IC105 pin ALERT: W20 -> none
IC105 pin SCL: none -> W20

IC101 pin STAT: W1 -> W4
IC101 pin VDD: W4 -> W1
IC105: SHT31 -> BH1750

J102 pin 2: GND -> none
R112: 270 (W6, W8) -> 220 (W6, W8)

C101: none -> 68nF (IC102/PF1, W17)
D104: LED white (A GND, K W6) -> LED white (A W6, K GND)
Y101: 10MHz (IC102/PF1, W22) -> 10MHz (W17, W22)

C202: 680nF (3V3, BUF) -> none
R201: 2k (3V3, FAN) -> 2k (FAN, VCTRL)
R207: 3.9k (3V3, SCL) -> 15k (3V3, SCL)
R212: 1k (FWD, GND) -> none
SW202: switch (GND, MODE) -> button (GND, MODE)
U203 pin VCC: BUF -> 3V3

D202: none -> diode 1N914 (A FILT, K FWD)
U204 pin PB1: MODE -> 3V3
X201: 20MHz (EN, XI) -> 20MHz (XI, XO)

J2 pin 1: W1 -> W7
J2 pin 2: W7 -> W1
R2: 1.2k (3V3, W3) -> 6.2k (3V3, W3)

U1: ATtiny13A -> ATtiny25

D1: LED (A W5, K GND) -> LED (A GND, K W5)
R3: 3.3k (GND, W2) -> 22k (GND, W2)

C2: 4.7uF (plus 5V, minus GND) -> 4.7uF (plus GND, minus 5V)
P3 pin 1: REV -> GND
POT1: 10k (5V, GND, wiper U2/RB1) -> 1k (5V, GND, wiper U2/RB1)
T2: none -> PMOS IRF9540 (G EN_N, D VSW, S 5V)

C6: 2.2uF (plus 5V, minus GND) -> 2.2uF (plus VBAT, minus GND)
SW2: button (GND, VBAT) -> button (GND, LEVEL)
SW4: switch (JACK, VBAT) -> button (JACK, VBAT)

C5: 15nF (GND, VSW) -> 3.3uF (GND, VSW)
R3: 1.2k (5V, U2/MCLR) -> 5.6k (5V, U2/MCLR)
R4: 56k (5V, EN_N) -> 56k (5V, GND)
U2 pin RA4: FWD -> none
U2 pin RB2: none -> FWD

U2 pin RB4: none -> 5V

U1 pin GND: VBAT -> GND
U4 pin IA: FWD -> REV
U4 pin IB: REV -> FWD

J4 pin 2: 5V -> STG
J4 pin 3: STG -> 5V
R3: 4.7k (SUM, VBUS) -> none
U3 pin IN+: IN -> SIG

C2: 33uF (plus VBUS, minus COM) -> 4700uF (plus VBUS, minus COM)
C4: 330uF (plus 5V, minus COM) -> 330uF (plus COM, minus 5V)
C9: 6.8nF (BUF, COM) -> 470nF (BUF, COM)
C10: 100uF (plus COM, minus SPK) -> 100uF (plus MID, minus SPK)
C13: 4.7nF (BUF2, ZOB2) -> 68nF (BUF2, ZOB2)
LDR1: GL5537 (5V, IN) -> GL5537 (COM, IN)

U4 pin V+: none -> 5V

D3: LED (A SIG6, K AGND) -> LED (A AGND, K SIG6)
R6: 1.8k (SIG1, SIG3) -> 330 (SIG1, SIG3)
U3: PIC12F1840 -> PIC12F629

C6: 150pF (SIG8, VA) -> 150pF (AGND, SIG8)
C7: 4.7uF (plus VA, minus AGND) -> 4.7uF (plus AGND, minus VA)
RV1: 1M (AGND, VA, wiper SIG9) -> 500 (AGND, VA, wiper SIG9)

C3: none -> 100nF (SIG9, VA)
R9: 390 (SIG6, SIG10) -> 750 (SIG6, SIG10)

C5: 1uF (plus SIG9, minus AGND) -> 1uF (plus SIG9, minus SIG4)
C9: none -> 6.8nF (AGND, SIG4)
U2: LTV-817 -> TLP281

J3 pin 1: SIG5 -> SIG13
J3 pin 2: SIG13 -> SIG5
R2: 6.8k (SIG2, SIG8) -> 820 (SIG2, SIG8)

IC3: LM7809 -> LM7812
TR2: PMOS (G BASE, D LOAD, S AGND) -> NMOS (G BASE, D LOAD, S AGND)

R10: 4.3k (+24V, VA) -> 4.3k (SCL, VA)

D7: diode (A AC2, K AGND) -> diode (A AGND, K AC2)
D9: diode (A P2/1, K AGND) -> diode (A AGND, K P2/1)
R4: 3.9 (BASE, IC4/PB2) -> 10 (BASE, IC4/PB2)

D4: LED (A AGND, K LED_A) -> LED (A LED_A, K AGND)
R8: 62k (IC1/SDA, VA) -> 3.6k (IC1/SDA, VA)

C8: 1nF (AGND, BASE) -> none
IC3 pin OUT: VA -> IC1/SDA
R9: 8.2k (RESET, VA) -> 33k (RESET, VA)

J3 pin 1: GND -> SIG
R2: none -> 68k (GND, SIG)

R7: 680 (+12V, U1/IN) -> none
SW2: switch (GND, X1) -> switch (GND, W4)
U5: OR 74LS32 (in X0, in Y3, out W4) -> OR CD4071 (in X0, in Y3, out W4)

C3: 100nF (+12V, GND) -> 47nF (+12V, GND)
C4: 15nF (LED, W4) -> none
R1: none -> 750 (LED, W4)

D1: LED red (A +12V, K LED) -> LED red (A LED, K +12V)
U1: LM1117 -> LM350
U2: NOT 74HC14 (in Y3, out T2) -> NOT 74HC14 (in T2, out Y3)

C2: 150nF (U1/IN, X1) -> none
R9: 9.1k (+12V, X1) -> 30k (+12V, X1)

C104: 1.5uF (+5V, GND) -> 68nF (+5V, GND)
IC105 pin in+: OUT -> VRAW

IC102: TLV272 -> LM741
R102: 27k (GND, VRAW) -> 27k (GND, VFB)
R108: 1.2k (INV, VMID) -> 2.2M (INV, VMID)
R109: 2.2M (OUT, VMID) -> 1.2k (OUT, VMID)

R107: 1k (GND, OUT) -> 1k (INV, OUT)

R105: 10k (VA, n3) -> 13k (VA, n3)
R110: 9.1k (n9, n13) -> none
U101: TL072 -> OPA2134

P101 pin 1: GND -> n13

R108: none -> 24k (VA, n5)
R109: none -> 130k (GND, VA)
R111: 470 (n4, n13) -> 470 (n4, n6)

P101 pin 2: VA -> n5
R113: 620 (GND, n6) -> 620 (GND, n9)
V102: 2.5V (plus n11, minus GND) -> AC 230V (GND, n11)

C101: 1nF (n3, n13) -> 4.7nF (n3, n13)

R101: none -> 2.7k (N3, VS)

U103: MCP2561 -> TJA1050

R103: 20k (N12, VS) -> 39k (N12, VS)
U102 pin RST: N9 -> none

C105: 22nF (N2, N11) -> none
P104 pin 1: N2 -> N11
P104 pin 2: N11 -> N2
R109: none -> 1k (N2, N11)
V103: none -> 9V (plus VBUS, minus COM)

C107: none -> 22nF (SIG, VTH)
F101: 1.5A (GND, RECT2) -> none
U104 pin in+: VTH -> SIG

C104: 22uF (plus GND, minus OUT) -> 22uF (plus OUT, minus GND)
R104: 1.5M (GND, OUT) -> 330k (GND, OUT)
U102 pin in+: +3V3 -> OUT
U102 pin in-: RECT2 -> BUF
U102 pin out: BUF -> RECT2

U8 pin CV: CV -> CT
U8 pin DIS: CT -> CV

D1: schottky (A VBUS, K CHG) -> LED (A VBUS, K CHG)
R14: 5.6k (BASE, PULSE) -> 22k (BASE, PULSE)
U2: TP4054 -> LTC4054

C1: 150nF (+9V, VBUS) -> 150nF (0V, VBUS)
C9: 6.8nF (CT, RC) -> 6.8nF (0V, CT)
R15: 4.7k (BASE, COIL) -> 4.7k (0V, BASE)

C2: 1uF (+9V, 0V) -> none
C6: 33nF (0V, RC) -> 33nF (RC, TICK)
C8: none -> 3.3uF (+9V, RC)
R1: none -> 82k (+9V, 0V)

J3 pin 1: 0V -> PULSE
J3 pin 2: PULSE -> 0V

▶ Exercise instructions: Output exactly one stretch of the listing: from the line containing "SW2: switch (GND, X1) -> switch (GND, W4)" through the line containing "U1: LM1117 -> LM350", both end lines included.

▶ Answer section:
SW2: switch (GND, X1) -> switch (GND, W4)
U5: OR 74LS32 (in X0, in Y3, out W4) -> OR CD4071 (in X0, in Y3, out W4)

C3: 100nF (+12V, GND) -> 47nF (+12V, GND)
C4: 15nF (LED, W4) -> none
R1: none -> 750 (LED, W4)

D1: LED red (A +12V, K LED) -> LED red (A LED, K +12V)
U1: LM1117 -> LM350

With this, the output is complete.